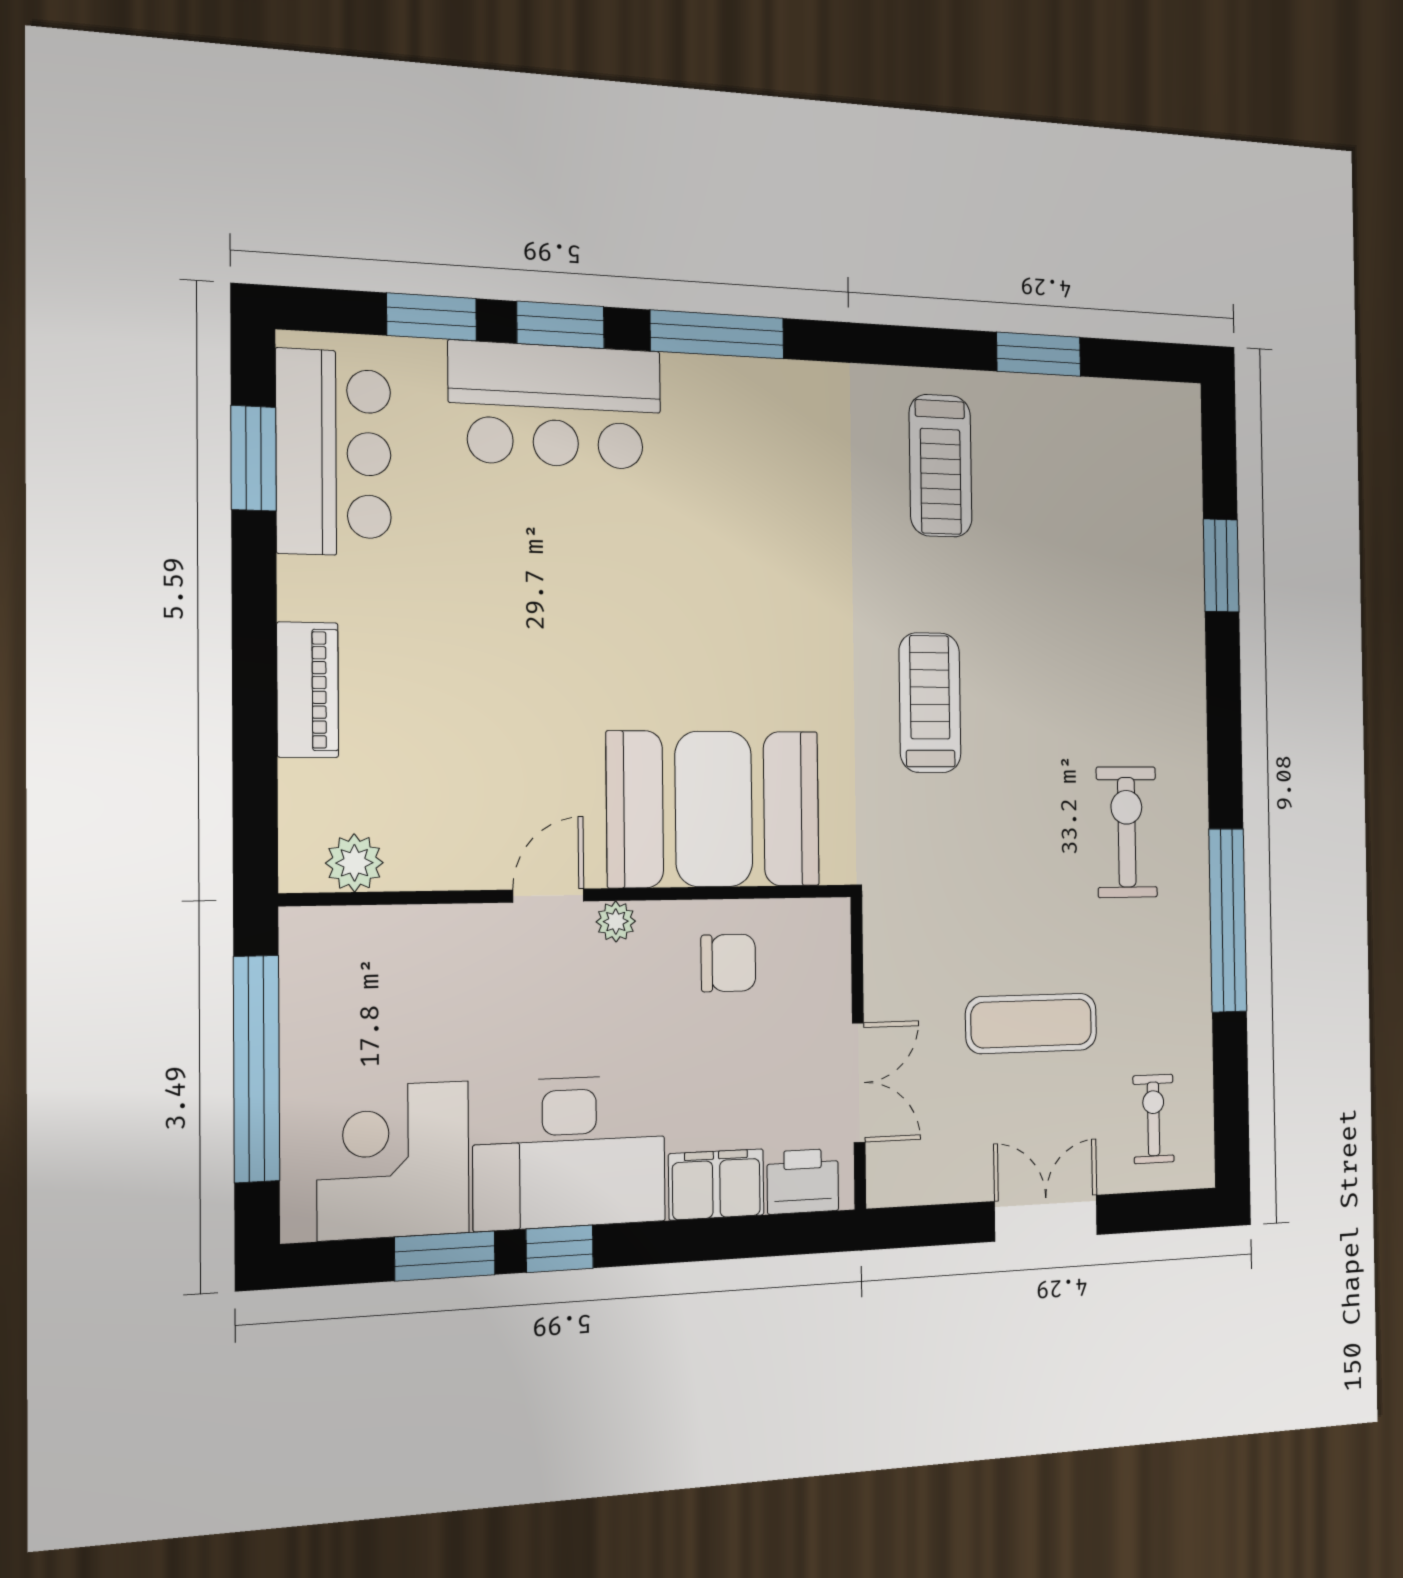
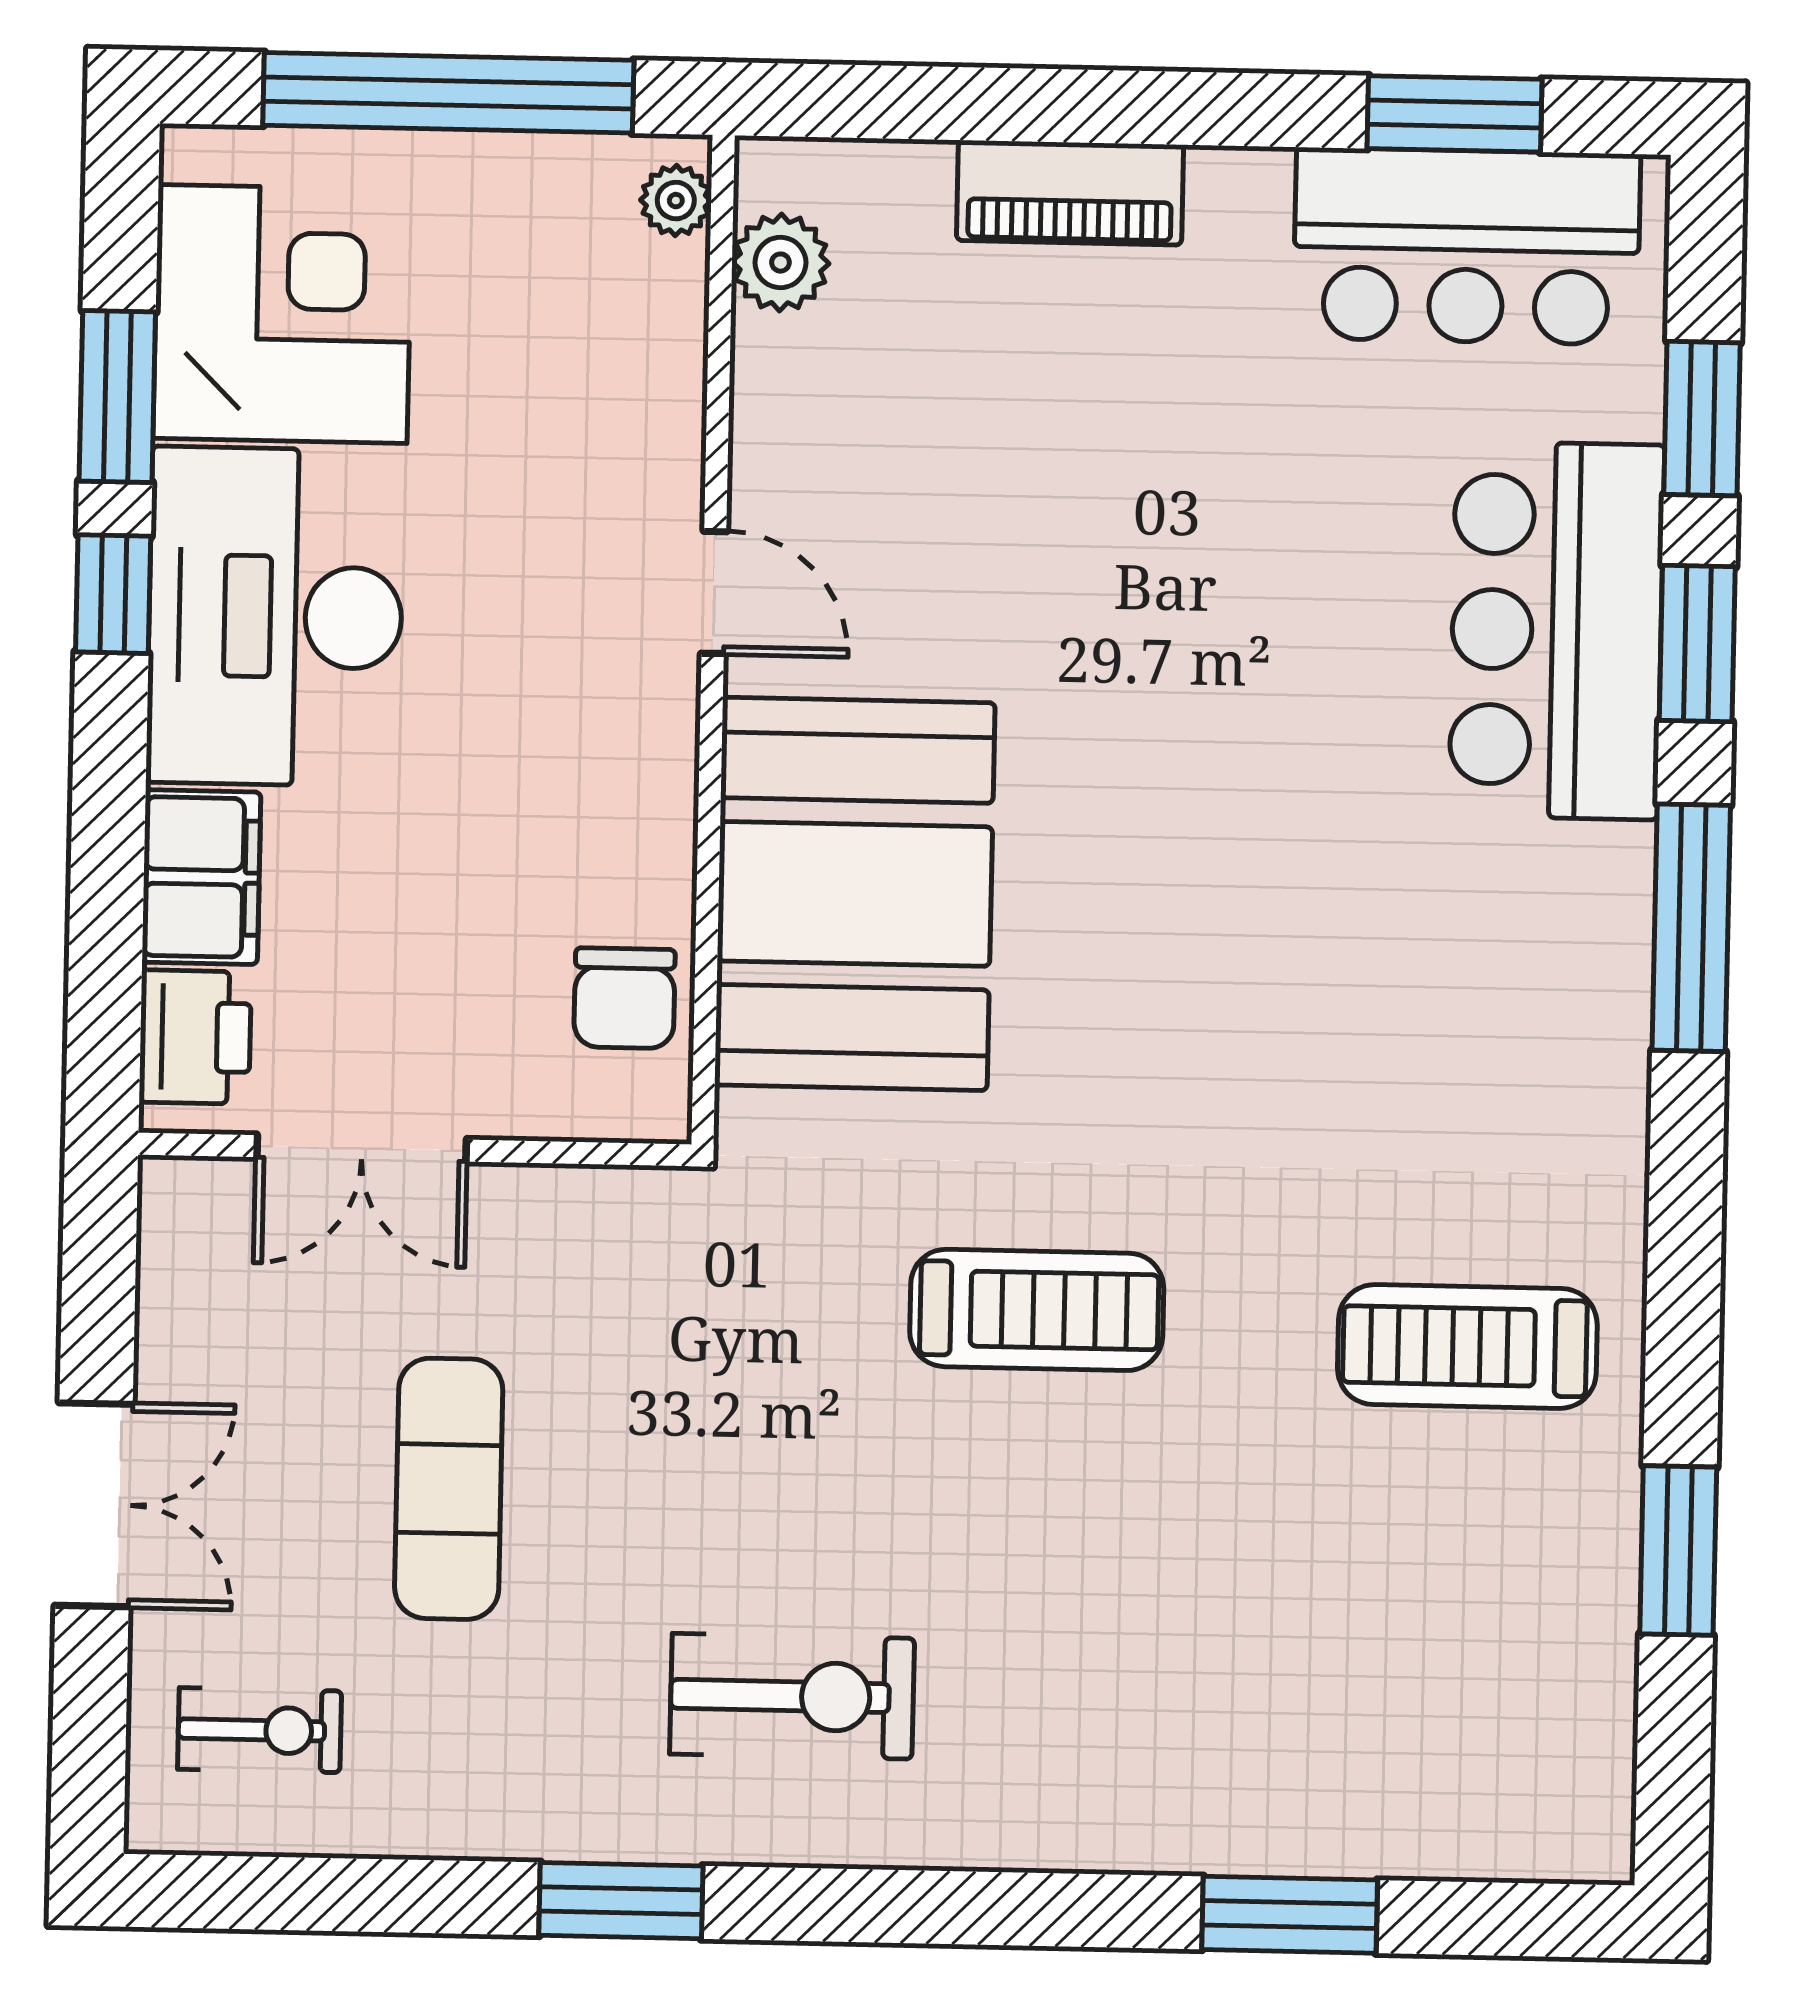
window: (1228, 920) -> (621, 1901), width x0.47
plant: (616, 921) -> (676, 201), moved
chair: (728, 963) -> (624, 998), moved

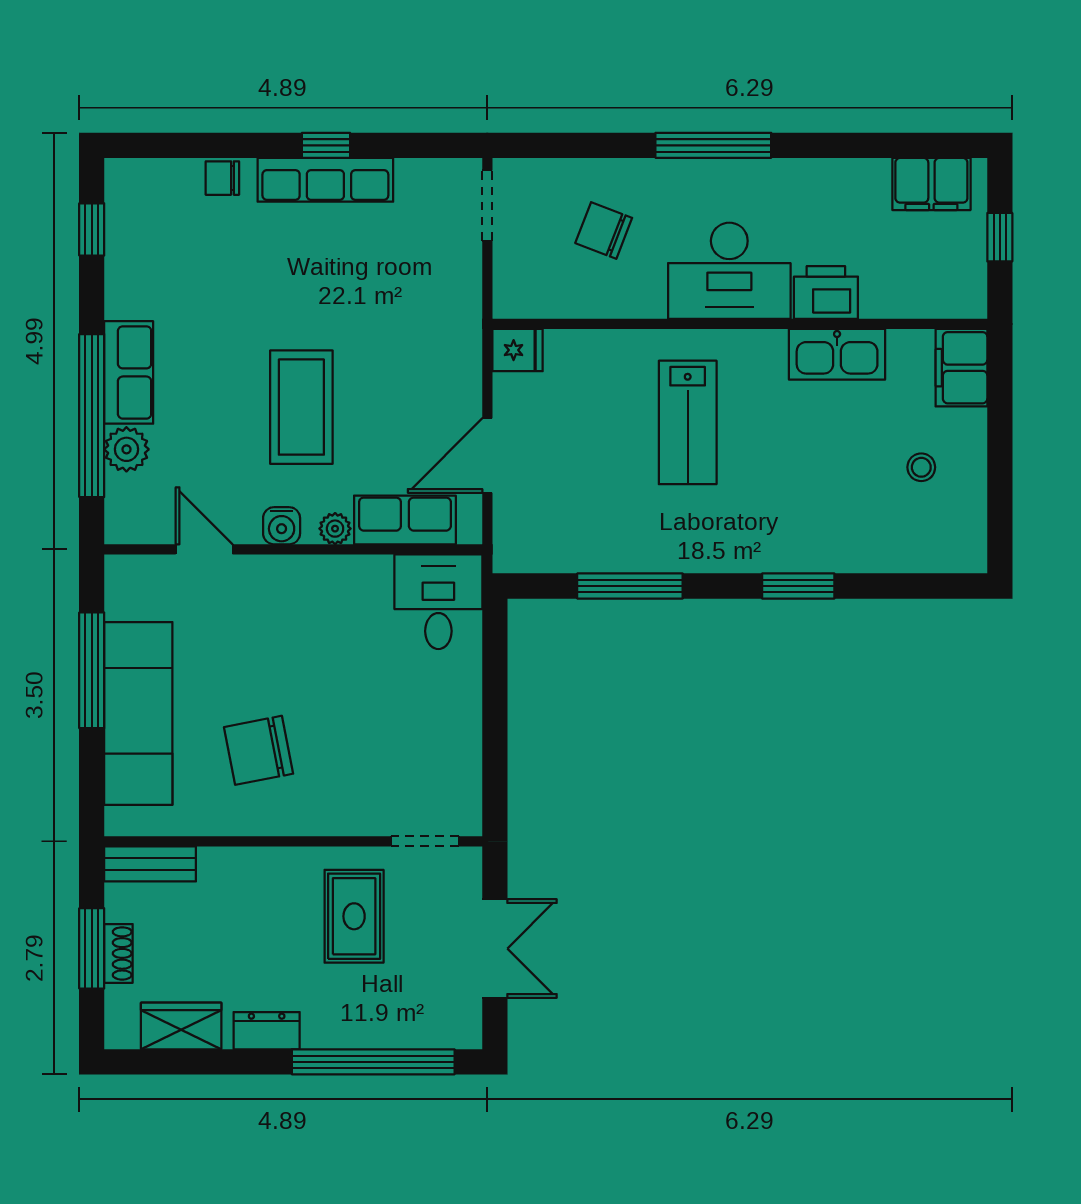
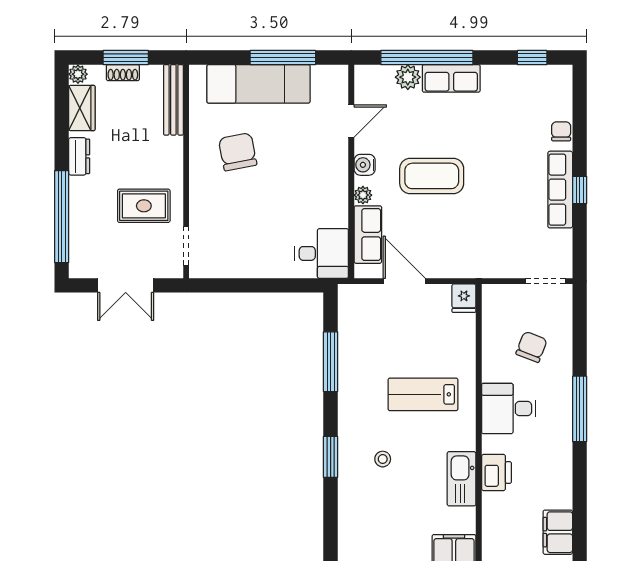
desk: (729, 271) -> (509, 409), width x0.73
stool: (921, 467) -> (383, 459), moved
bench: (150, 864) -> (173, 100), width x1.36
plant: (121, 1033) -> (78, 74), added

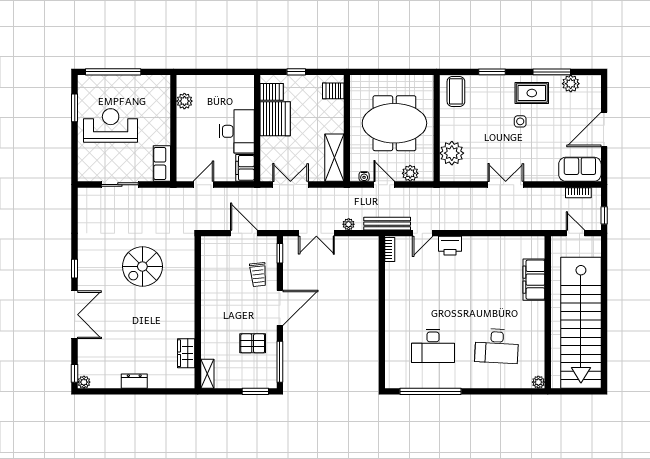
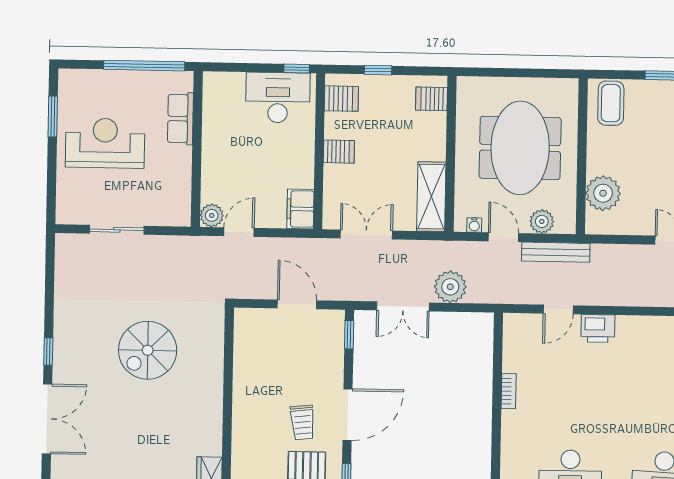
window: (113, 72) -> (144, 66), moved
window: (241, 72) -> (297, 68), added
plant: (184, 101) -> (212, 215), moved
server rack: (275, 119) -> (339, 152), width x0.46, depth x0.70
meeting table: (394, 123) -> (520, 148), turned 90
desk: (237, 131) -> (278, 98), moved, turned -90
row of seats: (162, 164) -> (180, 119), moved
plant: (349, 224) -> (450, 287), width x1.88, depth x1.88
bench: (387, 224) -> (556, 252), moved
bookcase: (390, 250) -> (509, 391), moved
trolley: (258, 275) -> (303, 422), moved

***

> [Task to carry out]:
Each entry above should be written out again exactly, without its pictures.

> [Answer to this problem]:
window: (1228, 920) -> (621, 1901), width x0.47
plant: (616, 921) -> (676, 201), moved
chair: (728, 963) -> (624, 998), moved

desk: (729, 271) -> (509, 409), width x0.73
stool: (921, 467) -> (383, 459), moved
bench: (150, 864) -> (173, 100), width x1.36
plant: (121, 1033) -> (78, 74), added

window: (113, 72) -> (144, 66), moved
window: (241, 72) -> (297, 68), added
plant: (184, 101) -> (212, 215), moved
server rack: (275, 119) -> (339, 152), width x0.46, depth x0.70
meeting table: (394, 123) -> (520, 148), turned 90
desk: (237, 131) -> (278, 98), moved, turned -90
row of seats: (162, 164) -> (180, 119), moved
plant: (349, 224) -> (450, 287), width x1.88, depth x1.88
bench: (387, 224) -> (556, 252), moved
bookcase: (390, 250) -> (509, 391), moved
trolley: (258, 275) -> (303, 422), moved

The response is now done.